# YOUR INSTRUCTIONS:
Take the whole listing and reproduce it exactly, pictures excepted.
:::
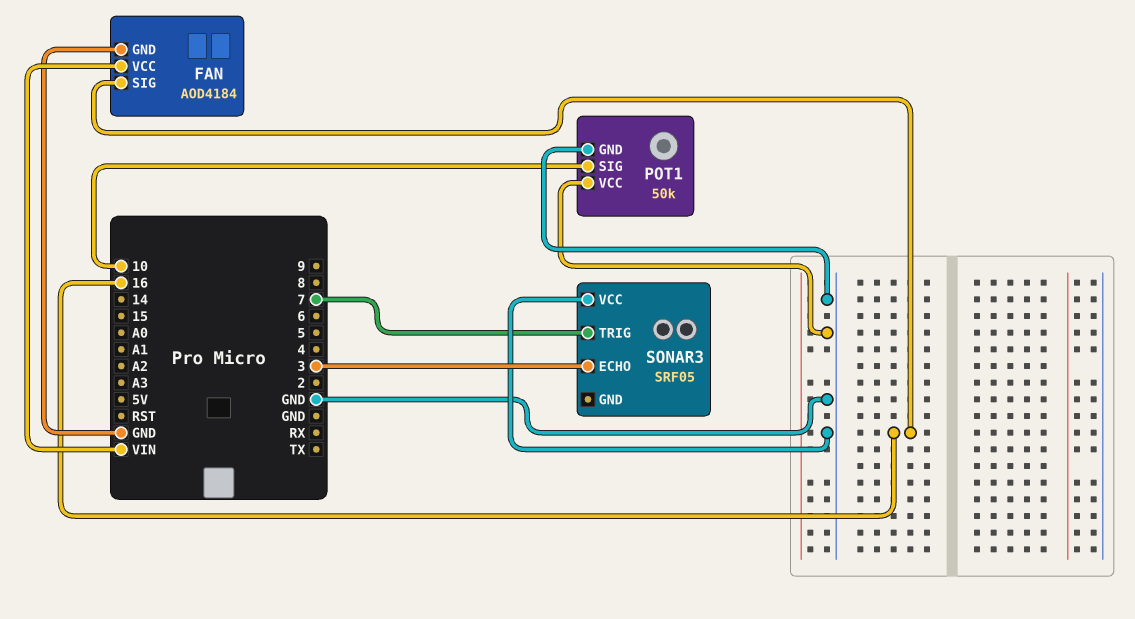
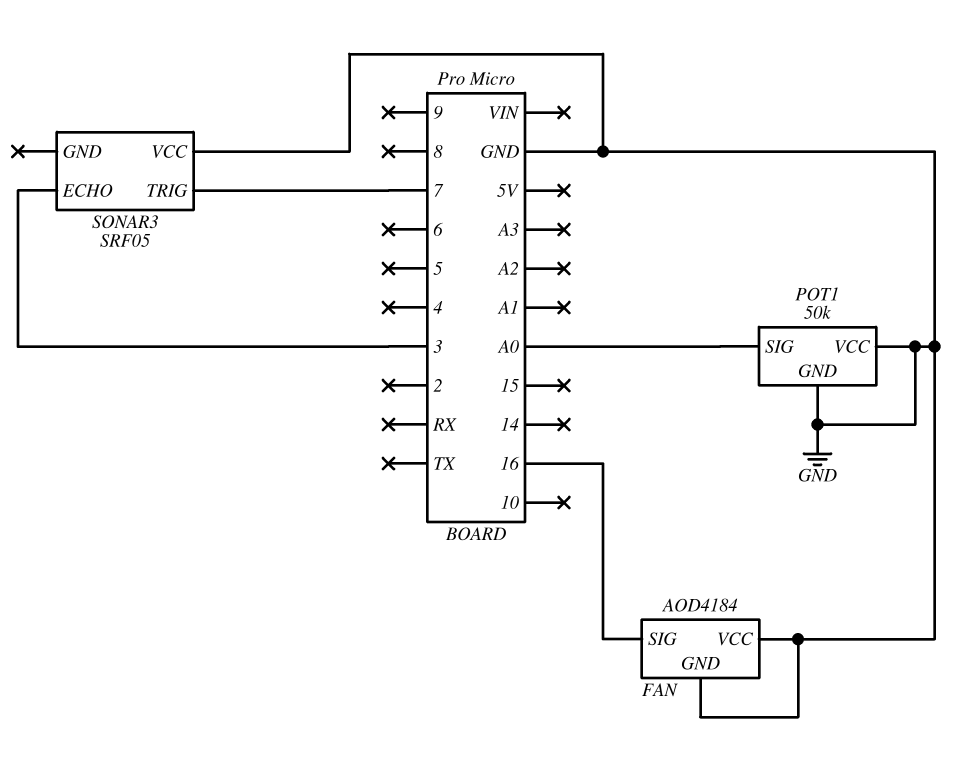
FAN pin VCC: VIN -> GND
POT1 pin SIG: 10 -> A0

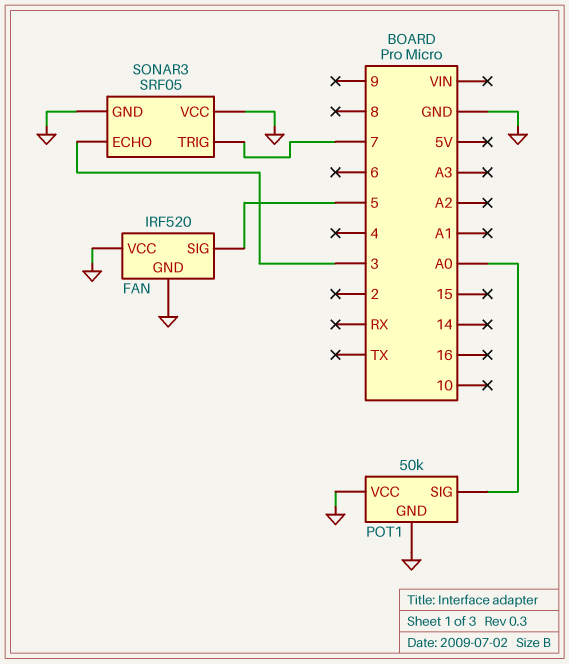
FAN: AOD4184 -> IRF520
FAN pin SIG: 16 -> 5
SONAR3 pin GND: none -> GND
:::
# EXERCISE OUTPUT:
FAN pin VCC: VIN -> GND
POT1 pin SIG: 10 -> A0

FAN: AOD4184 -> IRF520
FAN pin SIG: 16 -> 5
SONAR3 pin GND: none -> GND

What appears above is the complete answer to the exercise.